- _EXERCISE_
Collect every line of the records below that contains the string "numericTimeSignature", treating uppercase and lowercase as distinct.

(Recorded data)
━━━

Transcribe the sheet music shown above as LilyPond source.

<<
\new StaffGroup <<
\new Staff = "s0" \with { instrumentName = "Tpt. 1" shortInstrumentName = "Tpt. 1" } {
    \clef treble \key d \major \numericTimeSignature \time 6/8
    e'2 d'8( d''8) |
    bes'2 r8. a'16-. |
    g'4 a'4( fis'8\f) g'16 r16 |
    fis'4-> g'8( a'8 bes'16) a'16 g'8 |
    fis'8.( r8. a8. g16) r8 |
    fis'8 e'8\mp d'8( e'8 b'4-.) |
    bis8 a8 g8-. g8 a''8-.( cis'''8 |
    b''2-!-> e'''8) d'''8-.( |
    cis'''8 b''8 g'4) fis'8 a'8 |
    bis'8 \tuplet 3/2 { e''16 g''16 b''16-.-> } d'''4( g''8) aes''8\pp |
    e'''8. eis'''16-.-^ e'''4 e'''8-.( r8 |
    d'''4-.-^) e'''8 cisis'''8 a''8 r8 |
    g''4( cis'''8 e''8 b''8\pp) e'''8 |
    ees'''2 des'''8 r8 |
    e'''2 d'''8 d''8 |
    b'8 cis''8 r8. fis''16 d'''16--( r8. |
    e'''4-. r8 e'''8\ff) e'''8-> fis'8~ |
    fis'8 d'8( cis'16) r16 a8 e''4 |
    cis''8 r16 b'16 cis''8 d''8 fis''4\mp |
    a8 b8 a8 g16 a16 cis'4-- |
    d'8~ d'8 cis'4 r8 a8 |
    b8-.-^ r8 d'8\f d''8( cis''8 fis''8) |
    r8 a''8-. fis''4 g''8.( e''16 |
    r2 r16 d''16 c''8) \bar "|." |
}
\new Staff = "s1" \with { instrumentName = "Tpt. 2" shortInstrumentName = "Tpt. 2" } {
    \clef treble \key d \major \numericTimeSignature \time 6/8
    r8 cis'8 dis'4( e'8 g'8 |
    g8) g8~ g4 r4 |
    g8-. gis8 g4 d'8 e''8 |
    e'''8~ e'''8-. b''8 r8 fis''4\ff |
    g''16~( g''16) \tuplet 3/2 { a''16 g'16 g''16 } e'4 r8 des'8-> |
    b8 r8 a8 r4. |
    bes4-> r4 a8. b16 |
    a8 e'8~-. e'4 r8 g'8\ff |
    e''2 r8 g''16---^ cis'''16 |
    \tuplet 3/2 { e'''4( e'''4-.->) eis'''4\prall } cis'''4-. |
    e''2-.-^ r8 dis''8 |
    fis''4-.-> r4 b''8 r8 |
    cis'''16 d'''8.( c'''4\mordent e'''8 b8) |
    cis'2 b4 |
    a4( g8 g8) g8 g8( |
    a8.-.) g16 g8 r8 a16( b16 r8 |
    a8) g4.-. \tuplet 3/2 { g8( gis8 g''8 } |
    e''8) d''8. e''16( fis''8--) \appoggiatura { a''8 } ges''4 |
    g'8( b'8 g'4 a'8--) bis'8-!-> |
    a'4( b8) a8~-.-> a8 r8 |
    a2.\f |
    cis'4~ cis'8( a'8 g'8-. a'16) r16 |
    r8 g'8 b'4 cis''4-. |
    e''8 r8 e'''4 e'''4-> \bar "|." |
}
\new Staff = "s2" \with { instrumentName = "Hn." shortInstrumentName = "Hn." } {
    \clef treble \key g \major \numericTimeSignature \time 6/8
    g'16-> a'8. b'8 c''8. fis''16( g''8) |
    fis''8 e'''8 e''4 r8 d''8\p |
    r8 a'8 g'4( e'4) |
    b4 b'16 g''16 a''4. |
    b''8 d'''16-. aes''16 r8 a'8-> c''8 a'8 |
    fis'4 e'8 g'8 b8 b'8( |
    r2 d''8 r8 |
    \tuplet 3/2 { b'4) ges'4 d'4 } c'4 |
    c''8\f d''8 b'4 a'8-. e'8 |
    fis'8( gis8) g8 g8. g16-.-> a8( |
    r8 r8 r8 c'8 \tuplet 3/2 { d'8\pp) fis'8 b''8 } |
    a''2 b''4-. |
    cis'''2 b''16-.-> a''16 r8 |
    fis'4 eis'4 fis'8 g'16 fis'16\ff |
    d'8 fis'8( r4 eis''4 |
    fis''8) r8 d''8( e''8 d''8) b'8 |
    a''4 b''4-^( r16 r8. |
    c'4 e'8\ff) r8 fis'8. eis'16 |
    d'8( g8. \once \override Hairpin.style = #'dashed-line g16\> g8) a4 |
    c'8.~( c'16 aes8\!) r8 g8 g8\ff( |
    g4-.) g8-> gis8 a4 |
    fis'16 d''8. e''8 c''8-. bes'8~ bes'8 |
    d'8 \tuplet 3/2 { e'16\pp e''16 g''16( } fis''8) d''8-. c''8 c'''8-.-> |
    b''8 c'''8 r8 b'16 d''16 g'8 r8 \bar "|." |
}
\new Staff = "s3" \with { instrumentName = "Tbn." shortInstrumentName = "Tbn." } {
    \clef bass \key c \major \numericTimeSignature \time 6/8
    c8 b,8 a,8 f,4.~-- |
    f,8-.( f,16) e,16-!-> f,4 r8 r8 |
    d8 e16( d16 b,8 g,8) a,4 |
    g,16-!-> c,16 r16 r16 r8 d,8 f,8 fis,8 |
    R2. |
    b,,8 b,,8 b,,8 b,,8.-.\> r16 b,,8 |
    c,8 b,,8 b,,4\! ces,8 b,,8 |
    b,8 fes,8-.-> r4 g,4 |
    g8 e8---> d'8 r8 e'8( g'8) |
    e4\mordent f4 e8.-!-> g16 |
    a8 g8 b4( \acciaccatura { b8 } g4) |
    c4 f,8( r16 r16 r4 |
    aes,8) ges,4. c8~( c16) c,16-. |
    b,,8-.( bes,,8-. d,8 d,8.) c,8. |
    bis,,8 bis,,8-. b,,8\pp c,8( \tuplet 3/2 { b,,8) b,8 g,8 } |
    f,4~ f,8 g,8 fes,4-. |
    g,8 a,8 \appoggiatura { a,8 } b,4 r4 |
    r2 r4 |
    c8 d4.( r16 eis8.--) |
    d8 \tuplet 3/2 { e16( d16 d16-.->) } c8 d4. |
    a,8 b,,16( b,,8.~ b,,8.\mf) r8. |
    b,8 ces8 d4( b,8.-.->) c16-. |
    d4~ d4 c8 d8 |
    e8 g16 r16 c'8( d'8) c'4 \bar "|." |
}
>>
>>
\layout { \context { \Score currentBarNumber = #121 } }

━━━

- _PROBLEM SOLUTION_
    \clef treble \key d \major \numericTimeSignature \time 6/8
    \clef treble \key d \major \numericTimeSignature \time 6/8
    \clef treble \key g \major \numericTimeSignature \time 6/8
    \clef bass \key c \major \numericTimeSignature \time 6/8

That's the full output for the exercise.